Problem to solve: Identify every line in the items below that contains the string "kern", and copy each of those lines.

───── Raw records ─────

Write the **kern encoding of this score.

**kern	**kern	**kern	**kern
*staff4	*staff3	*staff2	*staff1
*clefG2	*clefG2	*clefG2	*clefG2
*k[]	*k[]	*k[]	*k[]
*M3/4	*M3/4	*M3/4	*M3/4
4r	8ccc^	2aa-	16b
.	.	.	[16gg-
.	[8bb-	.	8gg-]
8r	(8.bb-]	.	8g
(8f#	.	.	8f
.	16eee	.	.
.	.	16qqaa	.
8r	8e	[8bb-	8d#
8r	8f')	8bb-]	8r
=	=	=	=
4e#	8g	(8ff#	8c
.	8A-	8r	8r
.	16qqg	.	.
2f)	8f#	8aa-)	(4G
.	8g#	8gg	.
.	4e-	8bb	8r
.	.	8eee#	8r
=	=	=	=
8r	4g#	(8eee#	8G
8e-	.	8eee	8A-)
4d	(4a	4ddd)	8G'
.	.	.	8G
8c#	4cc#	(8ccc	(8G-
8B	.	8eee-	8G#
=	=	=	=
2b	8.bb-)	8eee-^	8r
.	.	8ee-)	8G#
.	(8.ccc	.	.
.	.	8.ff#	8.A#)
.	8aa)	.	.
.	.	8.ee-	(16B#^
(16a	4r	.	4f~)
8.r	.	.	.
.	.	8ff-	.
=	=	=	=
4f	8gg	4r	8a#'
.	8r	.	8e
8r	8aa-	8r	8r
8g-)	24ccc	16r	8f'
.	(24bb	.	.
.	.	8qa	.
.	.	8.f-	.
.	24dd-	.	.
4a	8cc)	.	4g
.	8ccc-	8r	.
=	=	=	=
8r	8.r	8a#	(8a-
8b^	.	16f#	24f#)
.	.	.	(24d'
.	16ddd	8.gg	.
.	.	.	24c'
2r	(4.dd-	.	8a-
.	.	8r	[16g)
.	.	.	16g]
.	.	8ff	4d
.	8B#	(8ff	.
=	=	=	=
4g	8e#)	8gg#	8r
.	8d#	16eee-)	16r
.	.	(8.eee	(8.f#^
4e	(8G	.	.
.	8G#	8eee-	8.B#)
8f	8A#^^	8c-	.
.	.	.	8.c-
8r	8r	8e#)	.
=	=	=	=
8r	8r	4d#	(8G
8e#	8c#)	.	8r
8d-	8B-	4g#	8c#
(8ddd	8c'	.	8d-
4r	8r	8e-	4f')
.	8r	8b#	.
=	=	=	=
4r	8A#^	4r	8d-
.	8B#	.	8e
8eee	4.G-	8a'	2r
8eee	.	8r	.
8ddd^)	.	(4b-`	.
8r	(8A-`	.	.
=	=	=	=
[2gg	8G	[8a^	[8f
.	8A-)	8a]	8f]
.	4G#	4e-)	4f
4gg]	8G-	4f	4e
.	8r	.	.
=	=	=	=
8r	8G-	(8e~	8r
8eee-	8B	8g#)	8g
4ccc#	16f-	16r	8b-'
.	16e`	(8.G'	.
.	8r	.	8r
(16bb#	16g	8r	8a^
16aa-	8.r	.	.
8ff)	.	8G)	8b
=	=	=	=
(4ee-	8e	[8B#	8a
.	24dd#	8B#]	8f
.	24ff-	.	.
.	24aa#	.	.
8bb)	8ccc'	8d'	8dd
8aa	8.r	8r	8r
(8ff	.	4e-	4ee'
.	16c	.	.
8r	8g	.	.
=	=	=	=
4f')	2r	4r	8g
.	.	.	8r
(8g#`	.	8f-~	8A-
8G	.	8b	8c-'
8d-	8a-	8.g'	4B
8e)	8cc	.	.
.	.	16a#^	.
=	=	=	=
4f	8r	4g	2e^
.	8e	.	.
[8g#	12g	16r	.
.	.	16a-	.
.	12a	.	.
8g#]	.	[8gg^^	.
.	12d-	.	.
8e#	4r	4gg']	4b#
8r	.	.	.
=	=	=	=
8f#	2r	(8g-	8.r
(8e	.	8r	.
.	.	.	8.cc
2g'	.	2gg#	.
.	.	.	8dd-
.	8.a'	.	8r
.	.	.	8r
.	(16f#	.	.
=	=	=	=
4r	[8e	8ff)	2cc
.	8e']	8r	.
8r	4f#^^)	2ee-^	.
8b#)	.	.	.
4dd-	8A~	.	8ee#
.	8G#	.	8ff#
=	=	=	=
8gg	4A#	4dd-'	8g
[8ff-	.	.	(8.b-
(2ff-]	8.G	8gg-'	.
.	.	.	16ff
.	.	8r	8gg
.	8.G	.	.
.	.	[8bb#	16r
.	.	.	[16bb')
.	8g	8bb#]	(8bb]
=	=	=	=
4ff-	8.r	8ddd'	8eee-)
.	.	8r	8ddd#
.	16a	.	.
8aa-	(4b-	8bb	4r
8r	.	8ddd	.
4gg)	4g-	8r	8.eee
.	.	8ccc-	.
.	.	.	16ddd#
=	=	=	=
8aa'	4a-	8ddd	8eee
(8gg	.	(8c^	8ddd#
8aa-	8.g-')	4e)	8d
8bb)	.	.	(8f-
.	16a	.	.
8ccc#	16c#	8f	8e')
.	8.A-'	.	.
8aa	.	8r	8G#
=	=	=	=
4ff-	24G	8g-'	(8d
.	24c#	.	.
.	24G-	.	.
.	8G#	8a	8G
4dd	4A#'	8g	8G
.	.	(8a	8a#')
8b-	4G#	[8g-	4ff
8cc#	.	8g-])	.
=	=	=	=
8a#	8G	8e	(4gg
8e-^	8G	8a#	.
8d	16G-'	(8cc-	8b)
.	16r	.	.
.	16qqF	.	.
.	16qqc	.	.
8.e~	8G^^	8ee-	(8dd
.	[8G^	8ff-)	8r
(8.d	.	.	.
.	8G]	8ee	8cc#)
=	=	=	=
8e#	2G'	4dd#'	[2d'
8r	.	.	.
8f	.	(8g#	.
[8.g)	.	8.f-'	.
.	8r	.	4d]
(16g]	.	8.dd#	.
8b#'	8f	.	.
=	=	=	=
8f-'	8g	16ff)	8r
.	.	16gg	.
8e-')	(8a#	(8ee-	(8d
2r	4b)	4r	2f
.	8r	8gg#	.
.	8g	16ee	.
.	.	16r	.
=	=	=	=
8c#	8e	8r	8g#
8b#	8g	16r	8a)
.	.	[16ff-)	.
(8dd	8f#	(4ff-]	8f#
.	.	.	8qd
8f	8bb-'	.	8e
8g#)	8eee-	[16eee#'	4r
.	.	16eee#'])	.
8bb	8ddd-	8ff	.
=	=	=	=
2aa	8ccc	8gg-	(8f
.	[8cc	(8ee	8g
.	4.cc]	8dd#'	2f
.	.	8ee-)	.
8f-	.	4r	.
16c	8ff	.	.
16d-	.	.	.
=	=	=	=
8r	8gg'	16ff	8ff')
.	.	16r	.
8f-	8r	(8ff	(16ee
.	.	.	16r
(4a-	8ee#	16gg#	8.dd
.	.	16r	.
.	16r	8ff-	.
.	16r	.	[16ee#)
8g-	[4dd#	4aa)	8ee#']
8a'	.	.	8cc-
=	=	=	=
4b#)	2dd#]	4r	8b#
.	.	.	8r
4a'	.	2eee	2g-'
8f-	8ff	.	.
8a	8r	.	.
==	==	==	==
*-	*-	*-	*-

─────

Result of this task:
Write the **kern encoding of this score.
**kern	**kern	**kern	**kern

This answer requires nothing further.